> Work instruction
The answer should be every line below, repeated exactly, with the images left out.

Data to examine section start

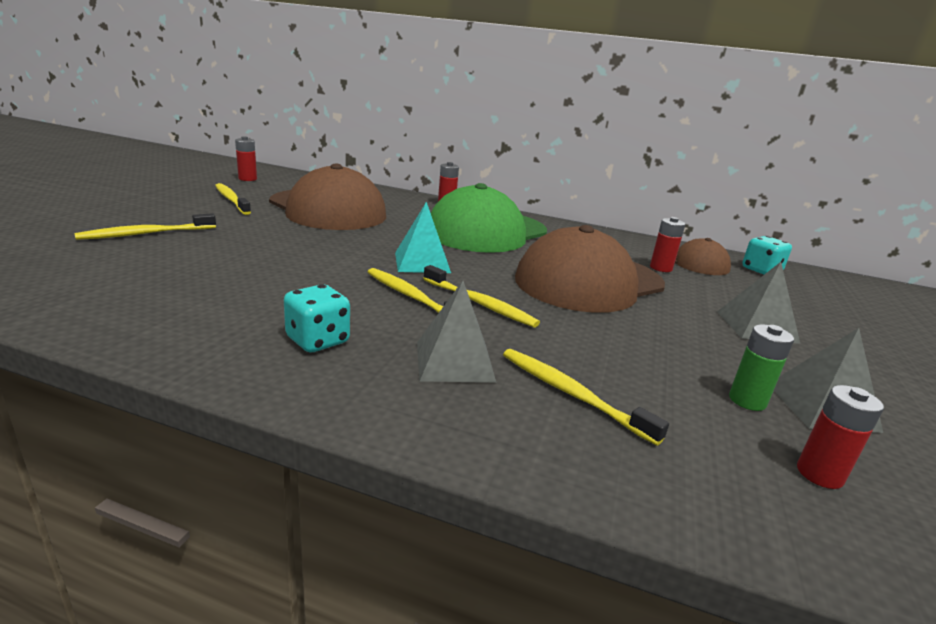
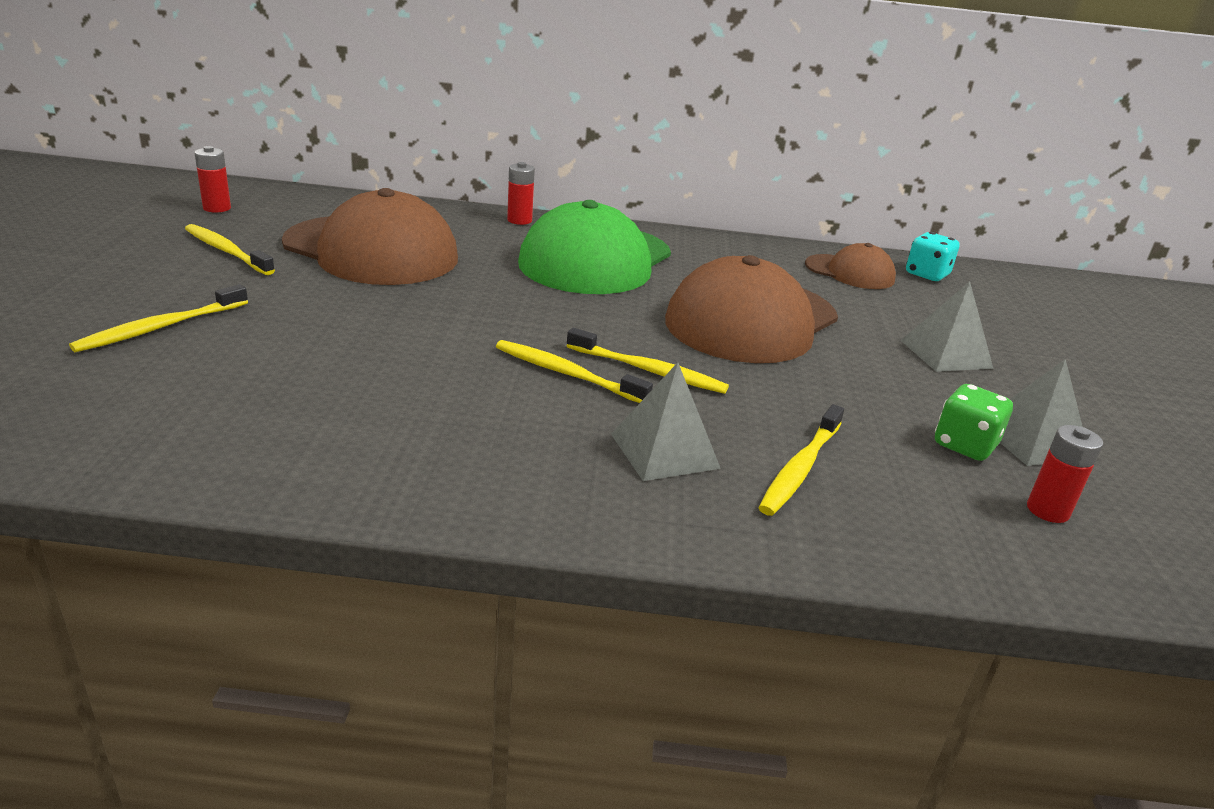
camera: 15 degrees left, 5 degrees up
(318, 340) = (502, 450): turquoise dice -> none
(422, 262) = (547, 321): turquoise pyramid -> none
(571, 394) = (800, 468): yellow toothbrush -> yellow toothbrush turned 90 degrees counterclockwise
(661, 268) = (820, 287): red battery -> none
(747, 400) = (964, 445): green battery -> green dice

Data to examine section end

> Output for this task
camera: 15 degrees left, 5 degrees up
(318, 340) = (502, 450): turquoise dice -> none
(422, 262) = (547, 321): turquoise pyramid -> none
(571, 394) = (800, 468): yellow toothbrush -> yellow toothbrush turned 90 degrees counterclockwise
(661, 268) = (820, 287): red battery -> none
(747, 400) = (964, 445): green battery -> green dice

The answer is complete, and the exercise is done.